**Exercise aim**
When you reach the line with "camera: 25 degrees left, 10 degrees up" in the listing below, transcribe it and each line after it up to and including the line with "none -> grey ring [248,327,287,361]", exactly and with nothing else.

**Exercise data**
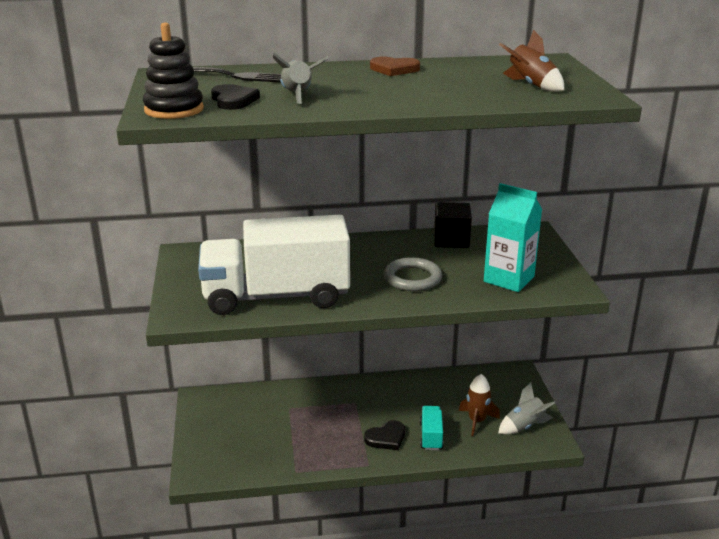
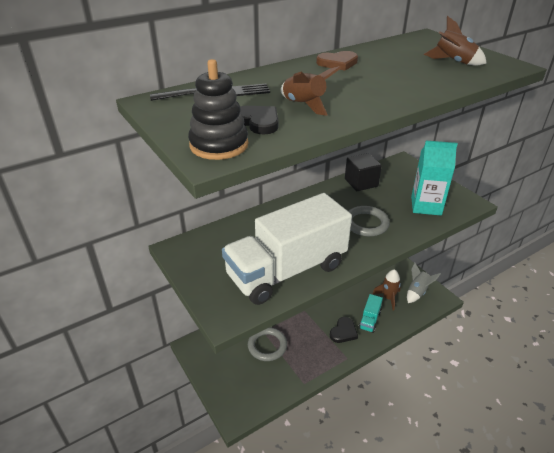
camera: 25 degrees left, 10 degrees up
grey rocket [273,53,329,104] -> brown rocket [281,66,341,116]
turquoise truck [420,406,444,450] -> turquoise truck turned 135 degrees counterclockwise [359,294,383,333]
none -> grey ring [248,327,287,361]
...
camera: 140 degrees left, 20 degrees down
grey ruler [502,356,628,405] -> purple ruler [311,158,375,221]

**Result of the task**
camera: 25 degrees left, 10 degrees up
grey rocket [273,53,329,104] -> brown rocket [281,66,341,116]
turquoise truck [420,406,444,450] -> turquoise truck turned 135 degrees counterclockwise [359,294,383,333]
none -> grey ring [248,327,287,361]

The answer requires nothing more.